### PROBLEM DESCRIPTION
In the entries below, find the line containing "red semicircle: (214, 119)". Copy it and all lines after it, exactly, through the end.

### PROVIDED DATA

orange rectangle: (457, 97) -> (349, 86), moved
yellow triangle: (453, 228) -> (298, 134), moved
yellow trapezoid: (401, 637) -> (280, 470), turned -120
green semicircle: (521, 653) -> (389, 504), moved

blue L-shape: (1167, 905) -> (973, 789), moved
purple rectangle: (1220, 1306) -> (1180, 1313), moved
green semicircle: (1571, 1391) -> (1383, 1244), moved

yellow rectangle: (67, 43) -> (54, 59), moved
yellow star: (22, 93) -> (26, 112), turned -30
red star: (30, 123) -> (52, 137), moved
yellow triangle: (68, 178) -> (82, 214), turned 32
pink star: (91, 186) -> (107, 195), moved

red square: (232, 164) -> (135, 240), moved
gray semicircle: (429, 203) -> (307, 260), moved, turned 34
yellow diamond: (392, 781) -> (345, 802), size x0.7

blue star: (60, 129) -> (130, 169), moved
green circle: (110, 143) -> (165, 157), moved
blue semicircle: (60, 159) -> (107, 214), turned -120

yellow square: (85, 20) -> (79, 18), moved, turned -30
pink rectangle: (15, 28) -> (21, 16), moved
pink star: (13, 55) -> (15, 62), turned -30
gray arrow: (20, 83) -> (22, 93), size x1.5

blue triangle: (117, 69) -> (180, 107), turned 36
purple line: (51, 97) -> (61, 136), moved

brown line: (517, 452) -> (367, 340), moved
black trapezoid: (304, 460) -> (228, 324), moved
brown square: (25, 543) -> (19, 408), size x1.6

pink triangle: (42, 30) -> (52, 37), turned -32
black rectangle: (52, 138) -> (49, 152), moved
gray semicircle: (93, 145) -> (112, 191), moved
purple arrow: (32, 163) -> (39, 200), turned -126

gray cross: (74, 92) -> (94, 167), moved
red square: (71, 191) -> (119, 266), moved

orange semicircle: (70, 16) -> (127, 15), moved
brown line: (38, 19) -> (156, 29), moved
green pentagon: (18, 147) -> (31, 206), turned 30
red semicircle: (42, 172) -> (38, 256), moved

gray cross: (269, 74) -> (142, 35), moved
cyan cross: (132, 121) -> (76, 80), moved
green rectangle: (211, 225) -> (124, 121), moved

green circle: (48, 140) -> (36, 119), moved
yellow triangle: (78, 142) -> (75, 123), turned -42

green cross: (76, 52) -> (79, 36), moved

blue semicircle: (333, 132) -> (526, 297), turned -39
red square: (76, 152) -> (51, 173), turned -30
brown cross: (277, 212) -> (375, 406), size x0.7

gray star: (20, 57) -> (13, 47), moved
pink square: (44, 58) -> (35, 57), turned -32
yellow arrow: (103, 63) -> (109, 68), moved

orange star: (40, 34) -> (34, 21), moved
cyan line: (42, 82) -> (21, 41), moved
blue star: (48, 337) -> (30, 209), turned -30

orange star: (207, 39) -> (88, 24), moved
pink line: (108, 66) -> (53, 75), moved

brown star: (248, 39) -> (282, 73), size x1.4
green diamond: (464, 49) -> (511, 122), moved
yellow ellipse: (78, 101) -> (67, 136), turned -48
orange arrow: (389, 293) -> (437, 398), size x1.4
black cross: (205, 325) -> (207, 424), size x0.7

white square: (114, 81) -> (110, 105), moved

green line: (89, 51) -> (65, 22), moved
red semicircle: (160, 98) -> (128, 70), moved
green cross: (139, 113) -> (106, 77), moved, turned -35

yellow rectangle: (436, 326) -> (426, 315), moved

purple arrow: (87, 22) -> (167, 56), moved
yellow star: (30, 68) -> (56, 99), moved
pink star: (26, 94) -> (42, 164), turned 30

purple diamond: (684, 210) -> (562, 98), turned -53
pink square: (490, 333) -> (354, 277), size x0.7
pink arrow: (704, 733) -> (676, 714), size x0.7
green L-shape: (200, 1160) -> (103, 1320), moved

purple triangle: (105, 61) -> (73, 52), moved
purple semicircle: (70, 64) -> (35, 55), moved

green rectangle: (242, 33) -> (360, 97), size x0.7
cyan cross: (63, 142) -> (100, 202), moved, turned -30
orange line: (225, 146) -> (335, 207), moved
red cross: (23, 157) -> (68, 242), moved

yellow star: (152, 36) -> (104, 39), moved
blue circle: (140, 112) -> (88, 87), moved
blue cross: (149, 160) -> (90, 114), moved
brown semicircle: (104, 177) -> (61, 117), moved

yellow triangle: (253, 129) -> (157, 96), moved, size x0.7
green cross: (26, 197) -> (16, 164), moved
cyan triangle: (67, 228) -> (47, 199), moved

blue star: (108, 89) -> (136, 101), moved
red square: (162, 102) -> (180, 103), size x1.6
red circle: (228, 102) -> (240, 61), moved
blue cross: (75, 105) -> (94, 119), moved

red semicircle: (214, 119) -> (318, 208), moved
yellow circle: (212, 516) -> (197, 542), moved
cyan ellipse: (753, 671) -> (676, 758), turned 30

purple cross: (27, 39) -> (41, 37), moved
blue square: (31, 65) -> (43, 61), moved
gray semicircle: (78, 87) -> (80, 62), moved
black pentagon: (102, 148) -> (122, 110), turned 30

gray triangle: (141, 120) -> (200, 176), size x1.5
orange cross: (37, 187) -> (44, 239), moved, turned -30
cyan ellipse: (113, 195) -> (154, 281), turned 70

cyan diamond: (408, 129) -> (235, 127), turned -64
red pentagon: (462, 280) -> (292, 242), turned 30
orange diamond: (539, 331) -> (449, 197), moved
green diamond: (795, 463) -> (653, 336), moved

### OUTPUT
red semicircle: (214, 119) -> (318, 208), moved
yellow circle: (212, 516) -> (197, 542), moved
cyan ellipse: (753, 671) -> (676, 758), turned 30

purple cross: (27, 39) -> (41, 37), moved
blue square: (31, 65) -> (43, 61), moved
gray semicircle: (78, 87) -> (80, 62), moved
black pentagon: (102, 148) -> (122, 110), turned 30

gray triangle: (141, 120) -> (200, 176), size x1.5
orange cross: (37, 187) -> (44, 239), moved, turned -30
cyan ellipse: (113, 195) -> (154, 281), turned 70

cyan diamond: (408, 129) -> (235, 127), turned -64
red pentagon: (462, 280) -> (292, 242), turned 30
orange diamond: (539, 331) -> (449, 197), moved
green diamond: (795, 463) -> (653, 336), moved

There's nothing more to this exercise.